# TASK DIRECTIONS:
Filter the records below, keeping only lines with the string "black".

(Dataset entries)
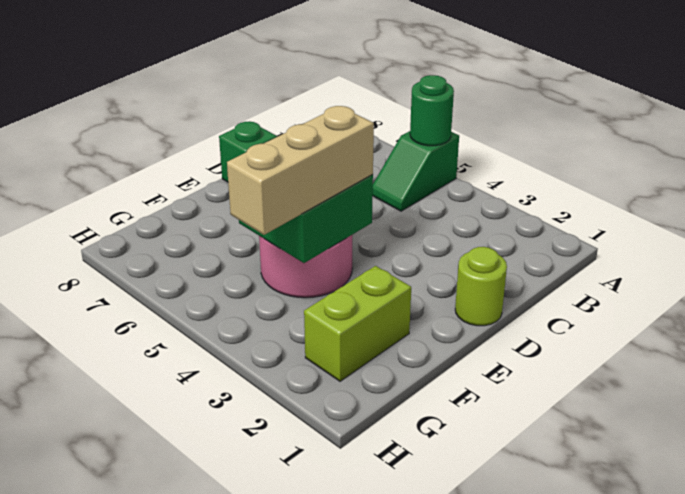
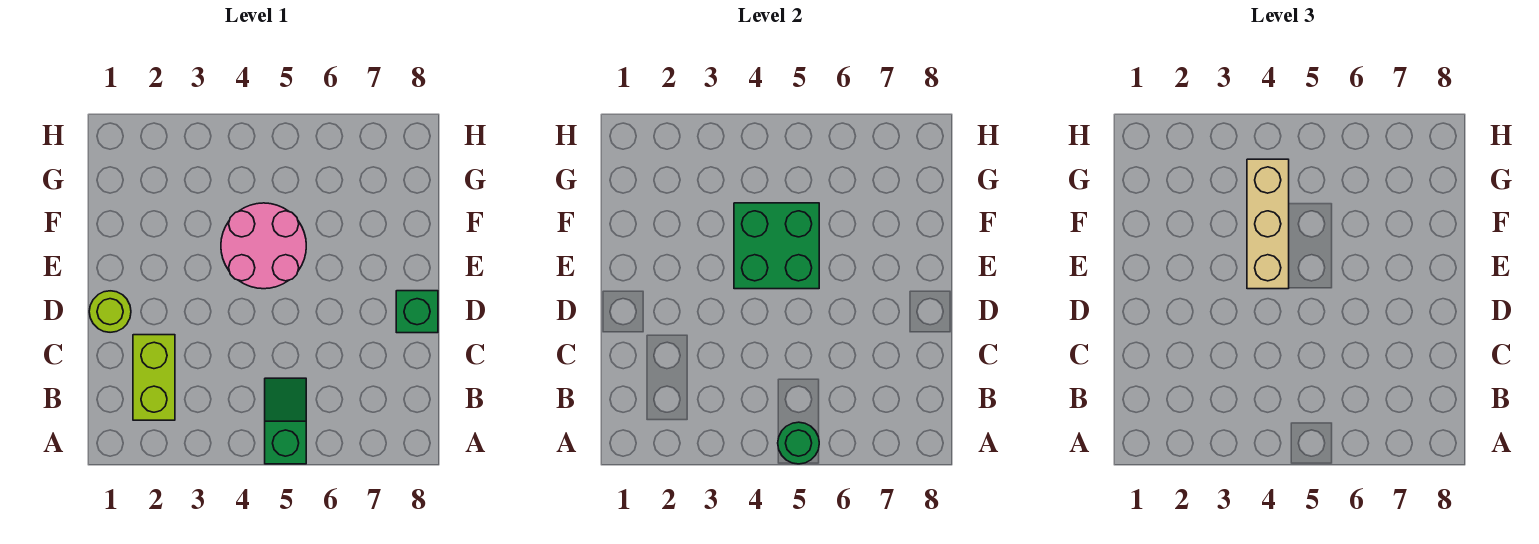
lime brick F2:G2 level 1 -> lime brick B2:C2 level 1

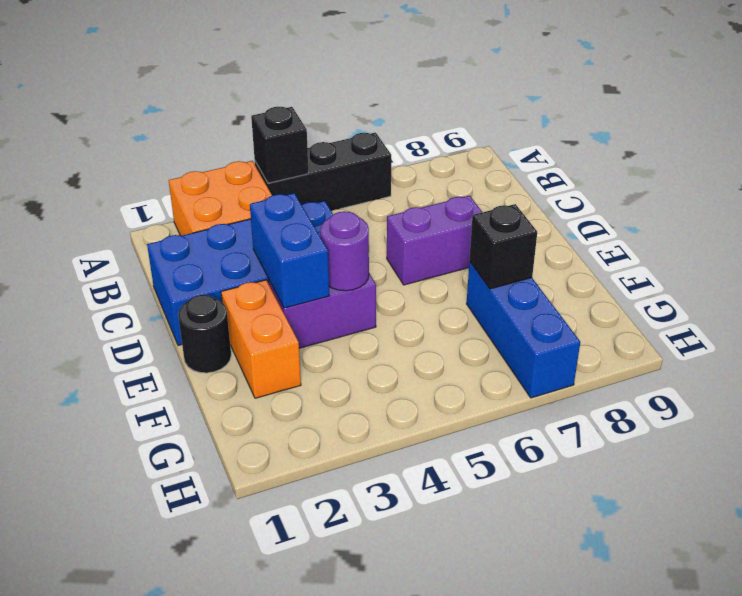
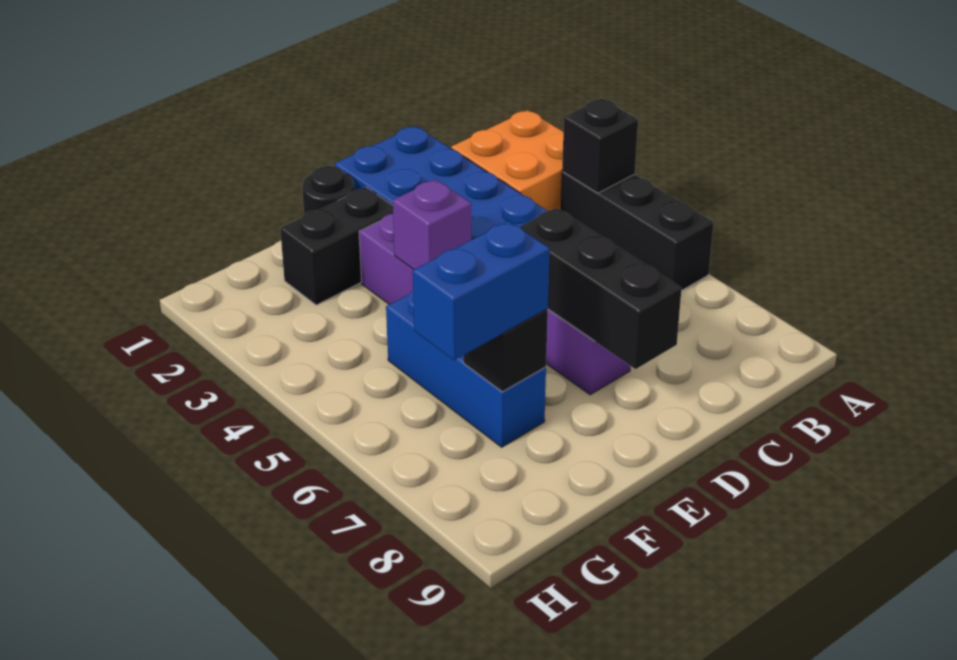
blue brick D3:E3 level 2 -> blue brick F7:G7 level 3
none -> black brick D6:D8 level 2
orange brick E2:F2 level 1 -> black brick E2:F2 level 1
purple round brick E4 level 2 -> purple brick E4 level 2
blue brick F7:H7 level 1 -> blue brick F5:F7 level 1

# RESULT:
none -> black brick D6:D8 level 2
orange brick E2:F2 level 1 -> black brick E2:F2 level 1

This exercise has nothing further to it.